▸ What is being asked
Search the entries below for the line containing "grey cap: 11 -> 12"; from there to the end, return every line exactly and add nothing.

▸ Stored dataset items
___
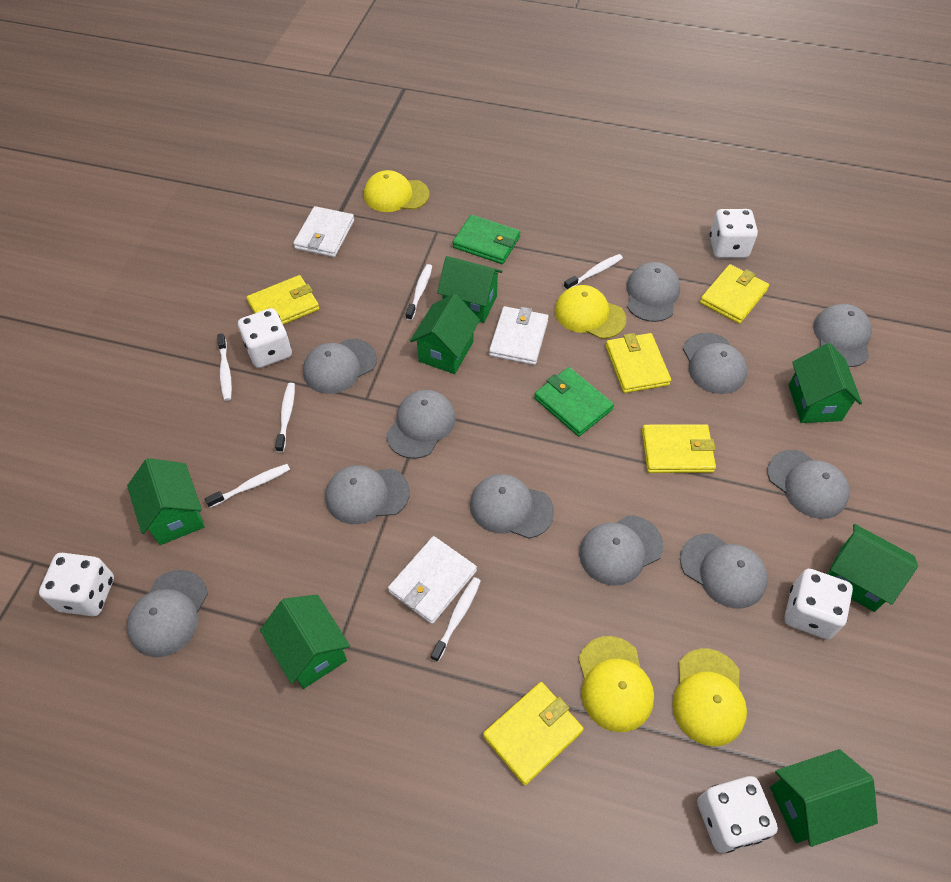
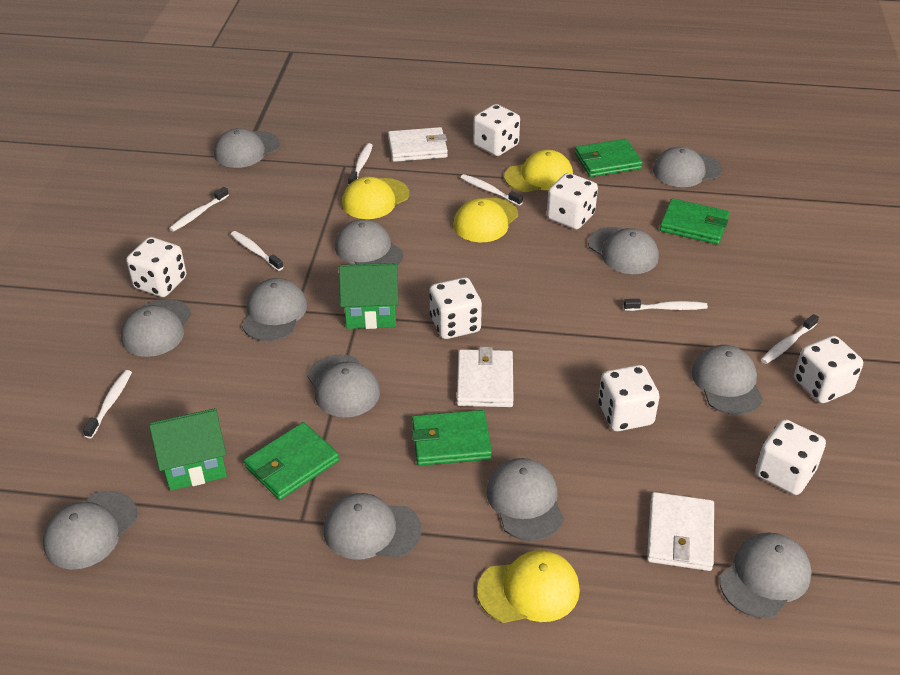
green house: 7 -> 2
green wallet: 2 -> 4
grey cap: 11 -> 12
white dice: 5 -> 7
white toothbrush: 6 -> 7
yellow wallet: 5 -> 0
___
▸ Solution to this problem
grey cap: 11 -> 12
white dice: 5 -> 7
white toothbrush: 6 -> 7
yellow wallet: 5 -> 0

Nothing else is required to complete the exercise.